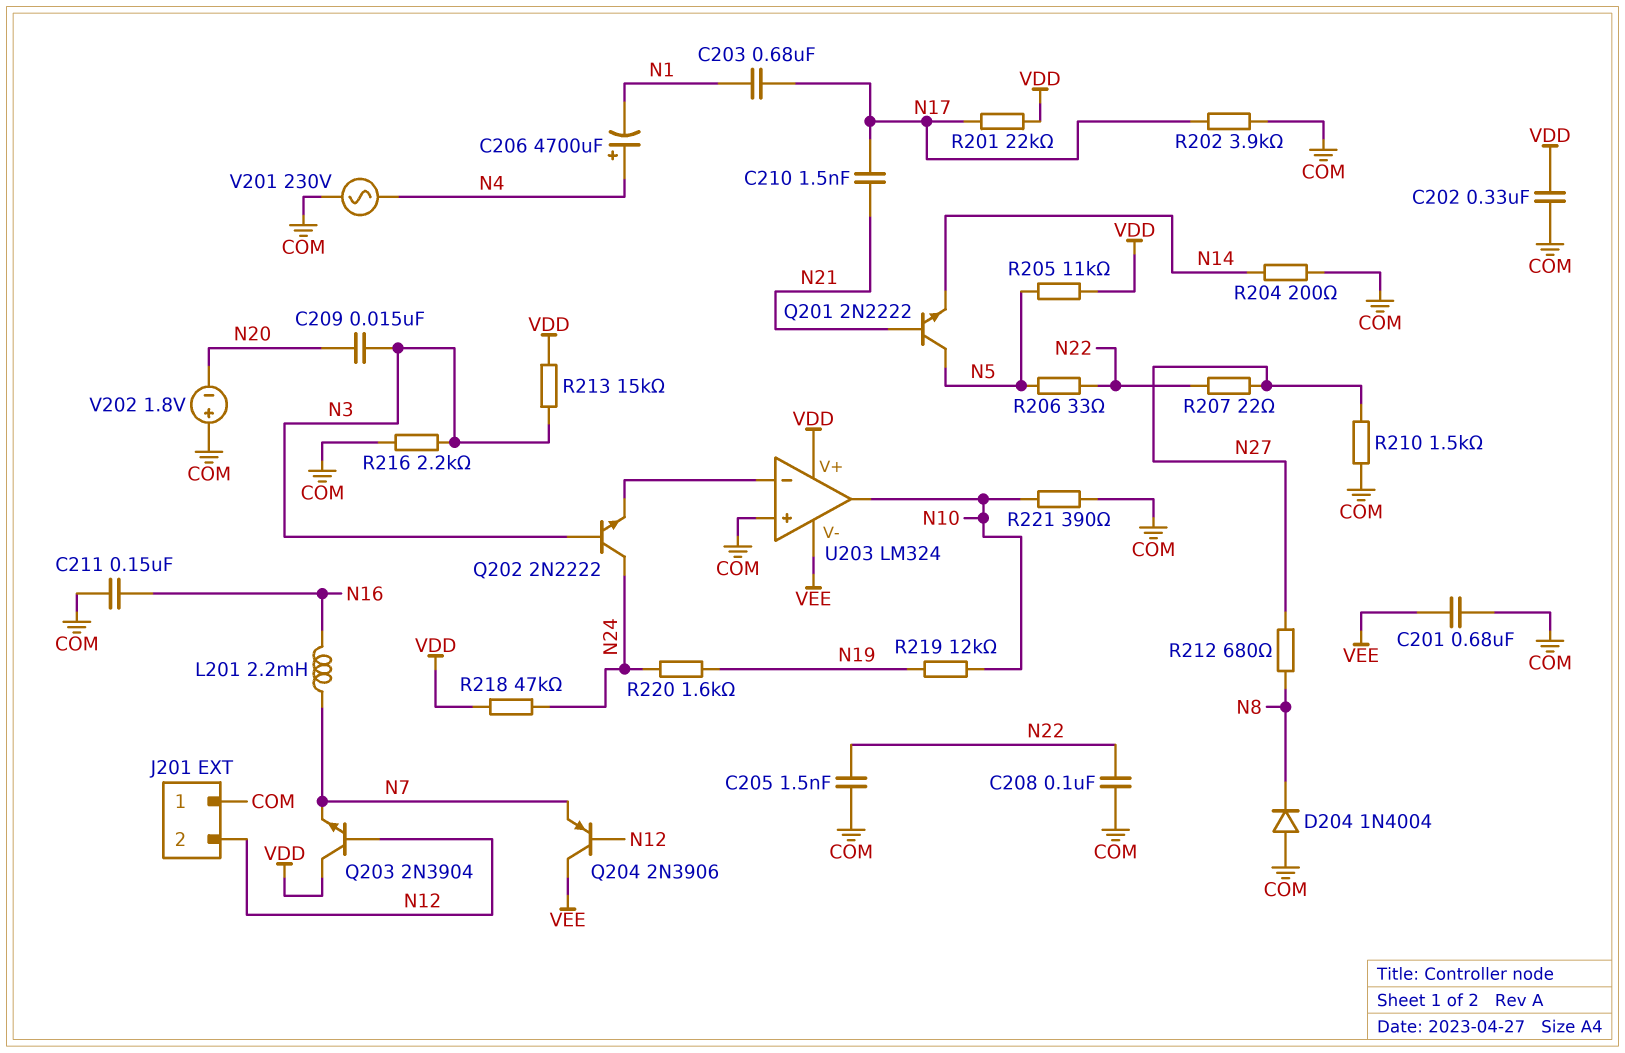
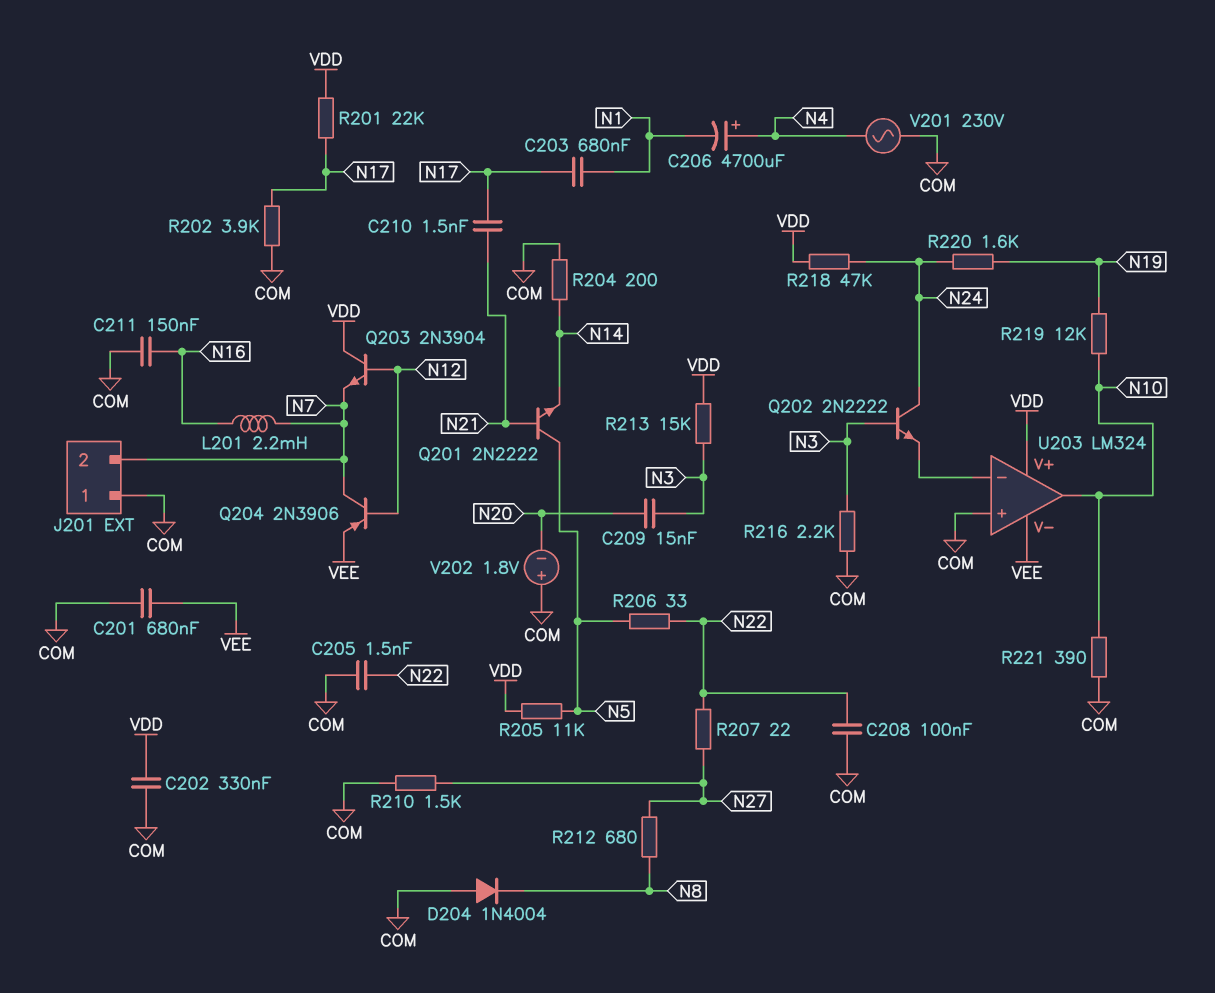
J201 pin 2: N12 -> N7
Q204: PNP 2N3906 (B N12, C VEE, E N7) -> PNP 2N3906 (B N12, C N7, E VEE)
...
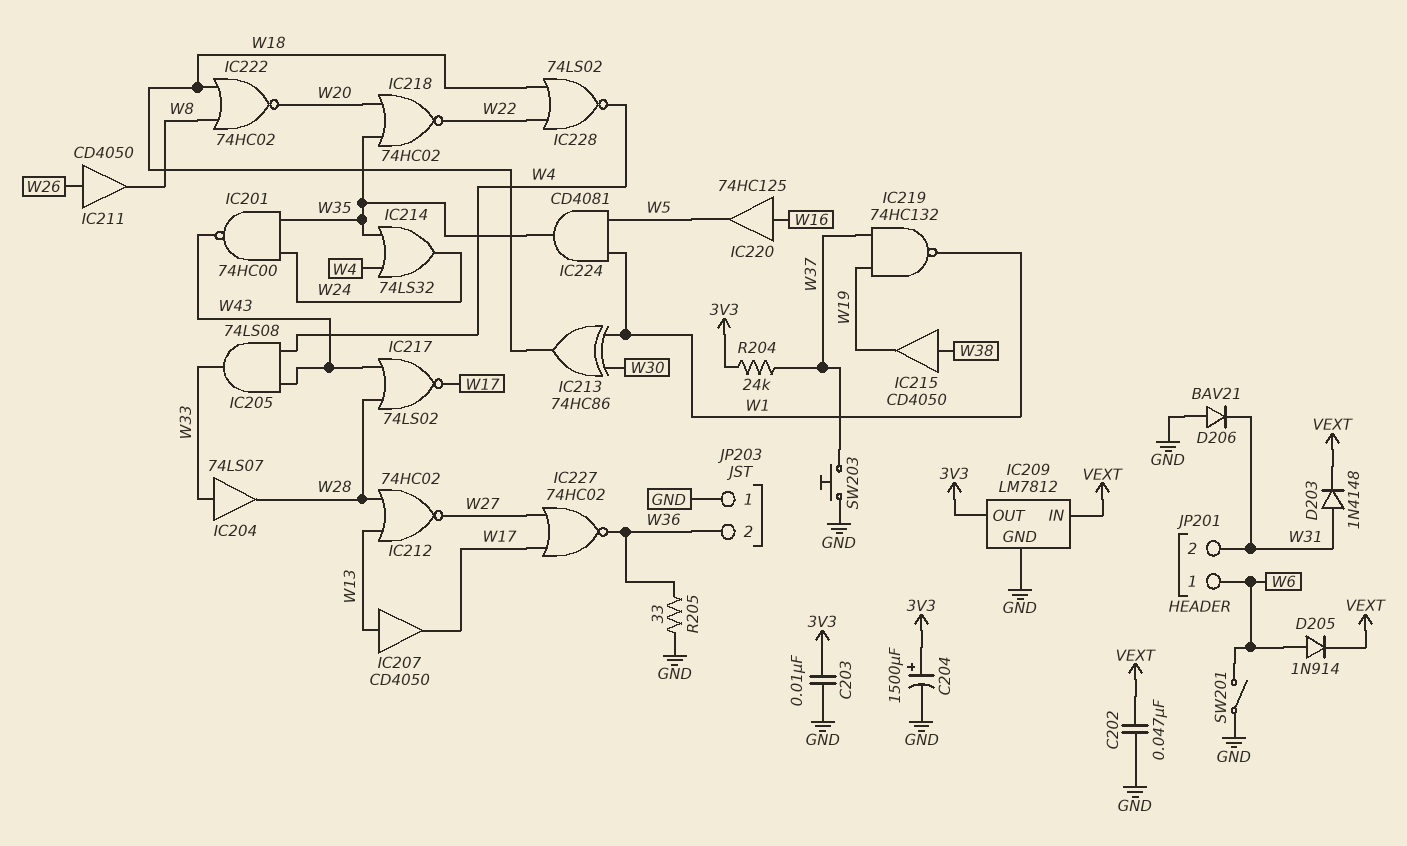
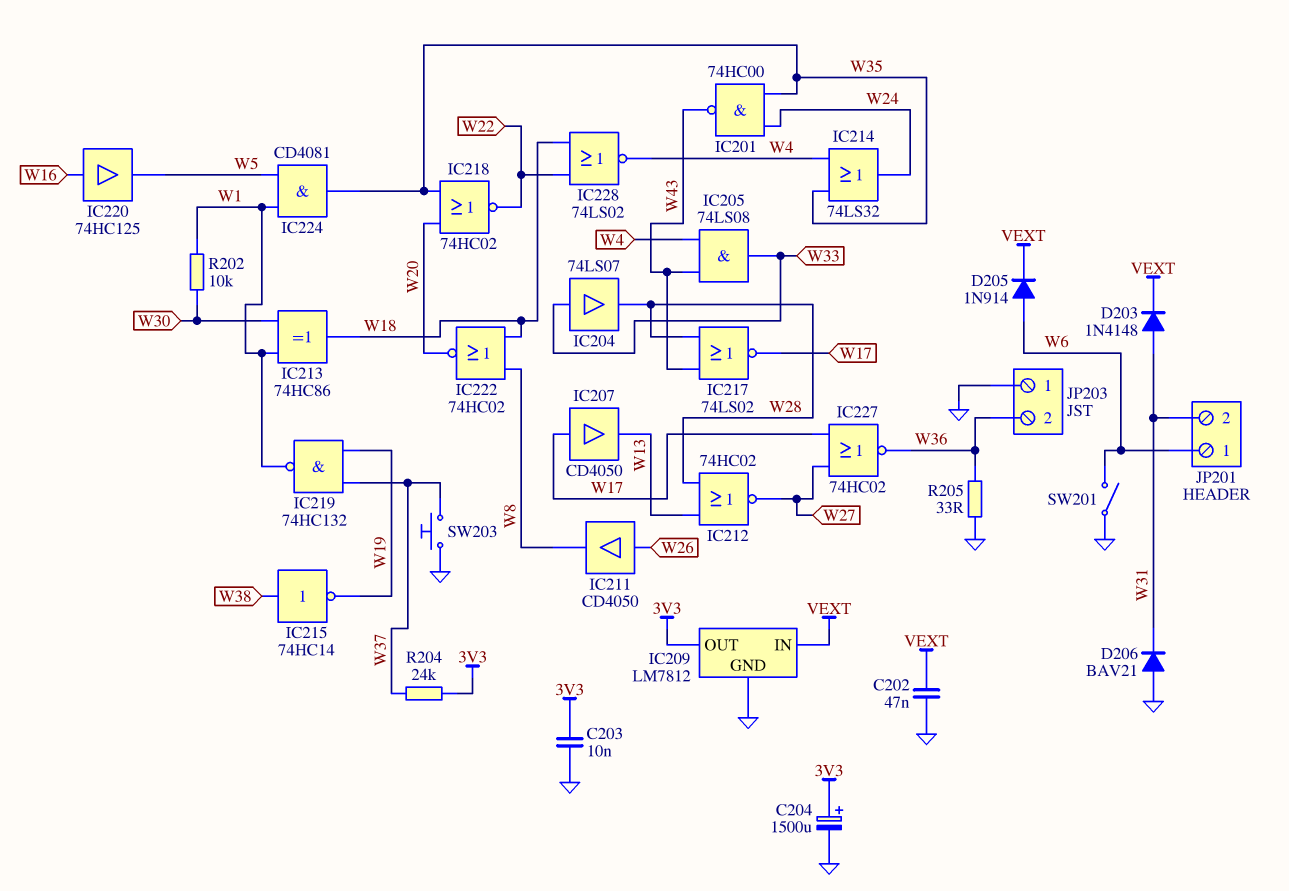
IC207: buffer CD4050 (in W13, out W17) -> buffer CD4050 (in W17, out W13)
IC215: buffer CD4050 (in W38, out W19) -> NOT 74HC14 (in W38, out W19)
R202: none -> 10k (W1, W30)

# What is expected:
Using the entries above, repeat only the lines from the one containing "IC215: buffer CD4050" through the one containing "R202: none -> 10k (W1, W30)", end lines included.

# Task result:
IC215: buffer CD4050 (in W38, out W19) -> NOT 74HC14 (in W38, out W19)
R202: none -> 10k (W1, W30)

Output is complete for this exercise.